■ **TASK ITEM**
Using the data below, restate exactly every line from the one with "building: none -> [562,93,766,389]" up to and including the one with "building: none -> [100,321,218,412]". No picture belongs in it.

■ **DATA FOR THE TASK**
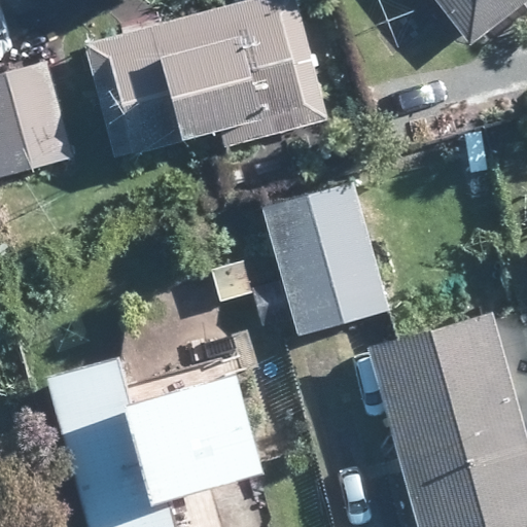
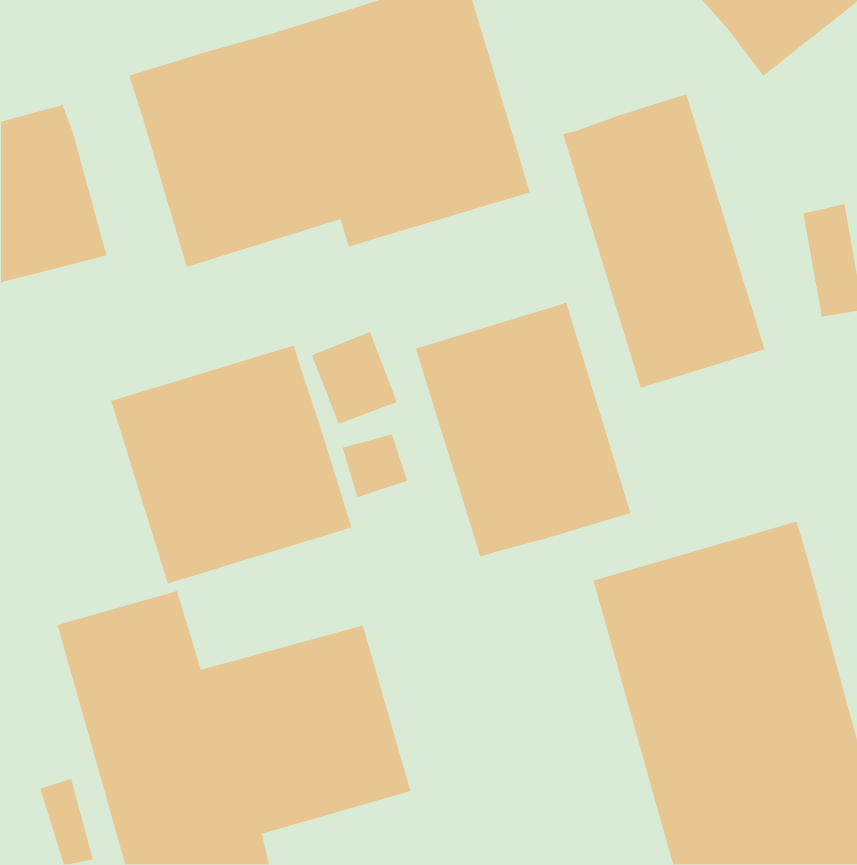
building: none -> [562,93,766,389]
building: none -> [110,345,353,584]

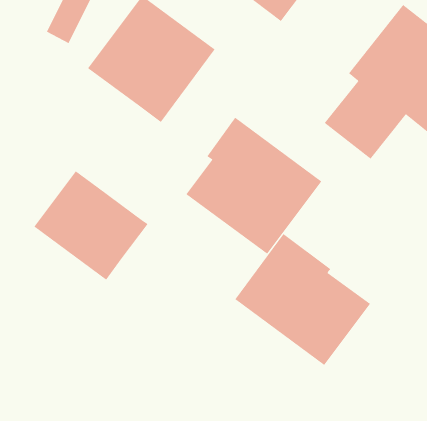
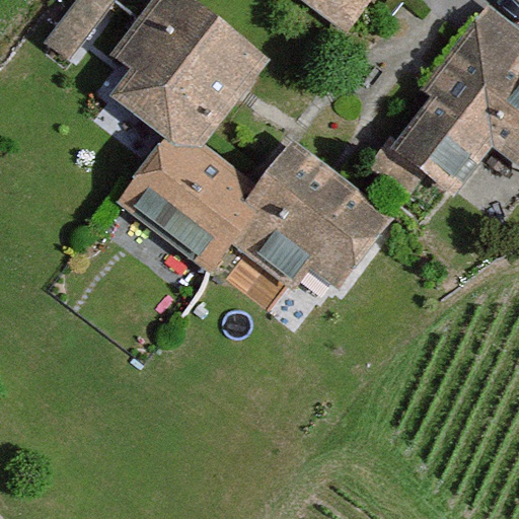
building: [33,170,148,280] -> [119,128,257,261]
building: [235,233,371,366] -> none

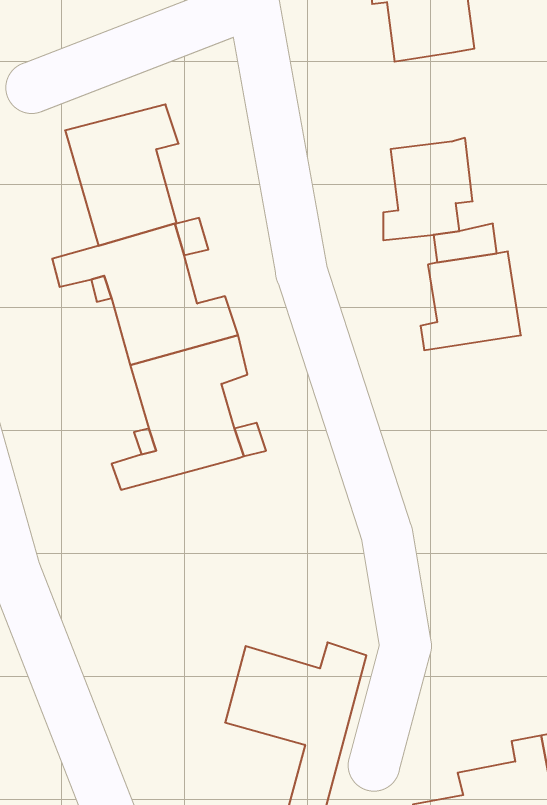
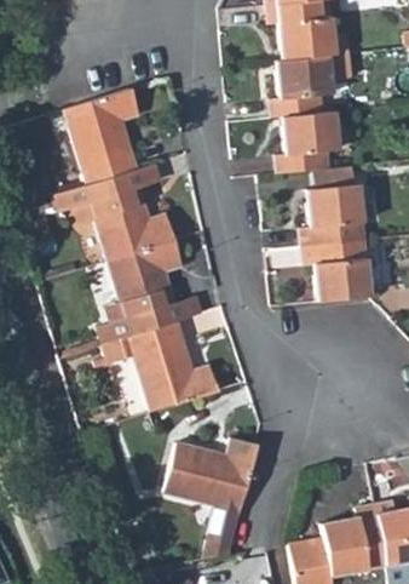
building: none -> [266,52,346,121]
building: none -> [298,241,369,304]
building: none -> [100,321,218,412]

* * *

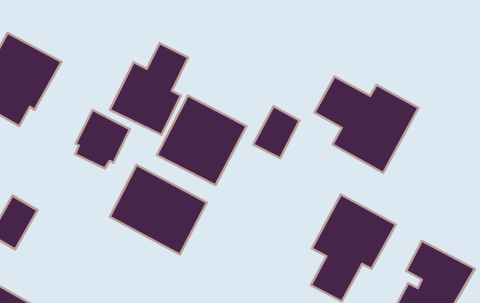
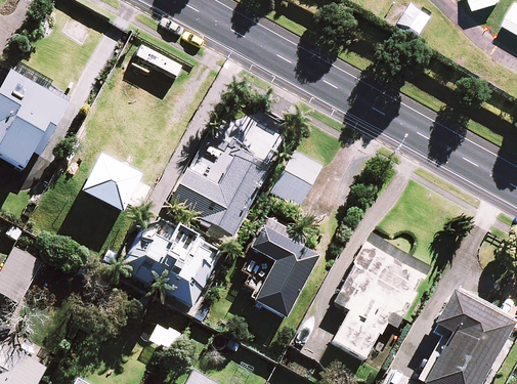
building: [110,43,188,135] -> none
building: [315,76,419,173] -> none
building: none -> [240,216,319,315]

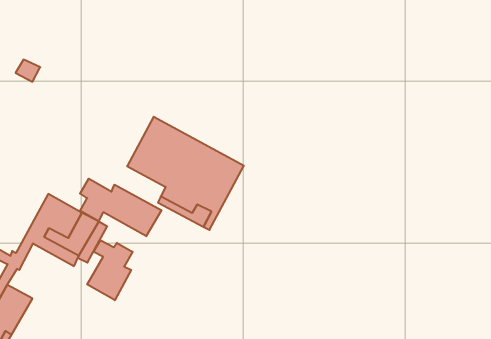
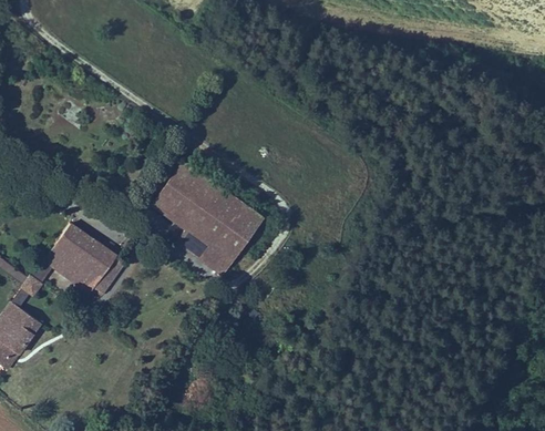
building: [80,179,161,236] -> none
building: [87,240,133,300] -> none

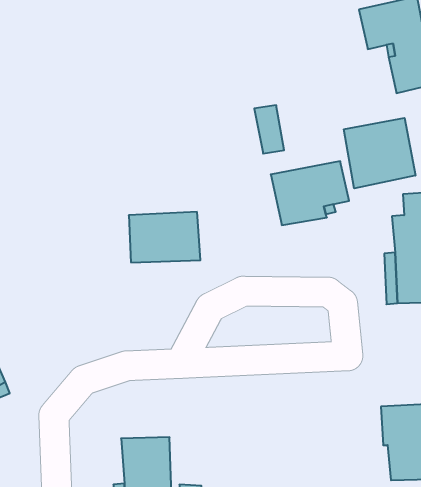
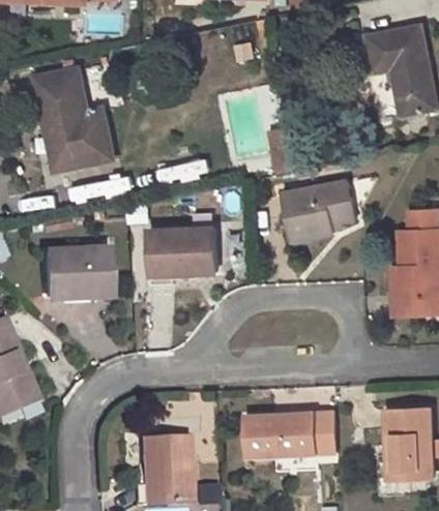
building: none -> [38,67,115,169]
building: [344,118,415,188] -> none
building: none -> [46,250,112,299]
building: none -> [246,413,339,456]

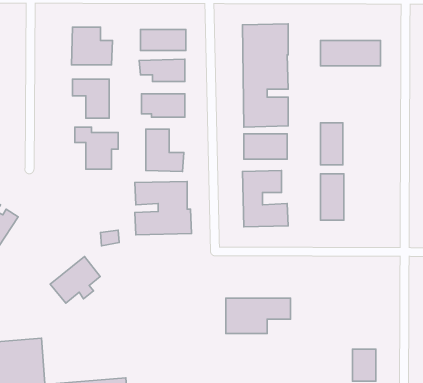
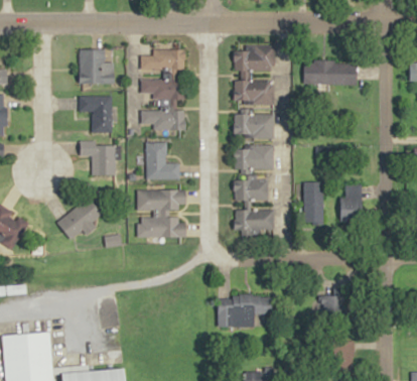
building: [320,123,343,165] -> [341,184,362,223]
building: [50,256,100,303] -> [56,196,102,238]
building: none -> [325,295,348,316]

■ **ANSWER BOX**
building: none -> [562,93,766,389]
building: none -> [110,345,353,584]

building: [33,170,148,280] -> [119,128,257,261]
building: [235,233,371,366] -> none

building: none -> [266,52,346,121]
building: none -> [298,241,369,304]
building: none -> [100,321,218,412]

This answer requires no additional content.